◆ **YOUR ASSIGNMENT**: The answer is to be an exact copy of the lines below running from the line with "black circle: (45, 70) -> (95, 61), moved" down to the line with "red line: (178, 207) -> (144, 136), turned 63", both ends included, and nothing more.

◆ **DATA SECTION**:
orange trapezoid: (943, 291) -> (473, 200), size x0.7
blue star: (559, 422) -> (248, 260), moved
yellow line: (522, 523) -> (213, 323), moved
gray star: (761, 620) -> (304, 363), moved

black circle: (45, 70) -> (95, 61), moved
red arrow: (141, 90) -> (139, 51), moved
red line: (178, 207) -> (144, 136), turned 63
---
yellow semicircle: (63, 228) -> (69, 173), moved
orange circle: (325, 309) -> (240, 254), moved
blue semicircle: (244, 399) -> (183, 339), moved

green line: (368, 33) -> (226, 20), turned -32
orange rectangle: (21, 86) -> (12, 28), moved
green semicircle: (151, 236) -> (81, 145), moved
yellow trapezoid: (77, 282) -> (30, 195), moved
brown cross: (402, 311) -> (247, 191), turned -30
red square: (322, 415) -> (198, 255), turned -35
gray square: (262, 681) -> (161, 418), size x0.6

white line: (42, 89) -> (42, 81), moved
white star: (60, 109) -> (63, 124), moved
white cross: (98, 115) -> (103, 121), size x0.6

◆ **RESULT OF THIS EXERCISE**:
black circle: (45, 70) -> (95, 61), moved
red arrow: (141, 90) -> (139, 51), moved
red line: (178, 207) -> (144, 136), turned 63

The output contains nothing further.